• PROBLEM DESCRIPTION:
Drop the images; return everything else in the listing below exactly.

________

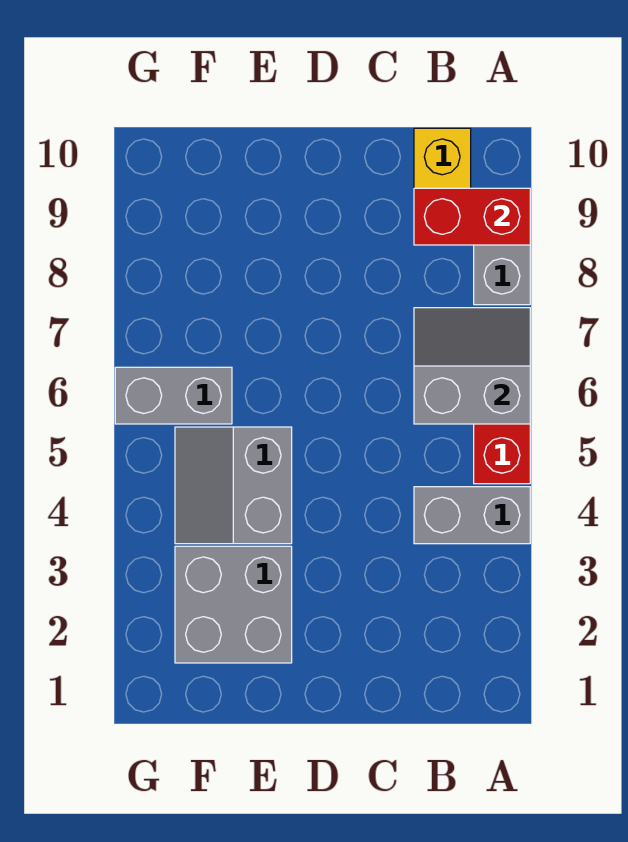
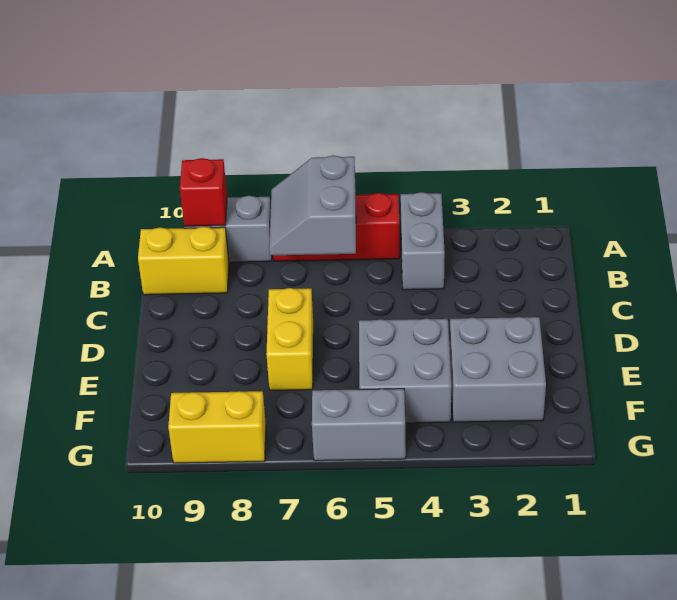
red brick A9:B9 level 2 -> red brick A9 level 2
none -> yellow brick D7:E7 level 1
grey slope E4:F5 level 1 top E -> grey brick E4:F5 level 1
grey brick F6:G6 level 1 -> grey brick G5:G6 level 1
none -> yellow brick G8:G9 level 1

________

• RESPONSE:
red brick A9:B9 level 2 -> red brick A9 level 2
none -> yellow brick D7:E7 level 1
grey slope E4:F5 level 1 top E -> grey brick E4:F5 level 1
grey brick F6:G6 level 1 -> grey brick G5:G6 level 1
none -> yellow brick G8:G9 level 1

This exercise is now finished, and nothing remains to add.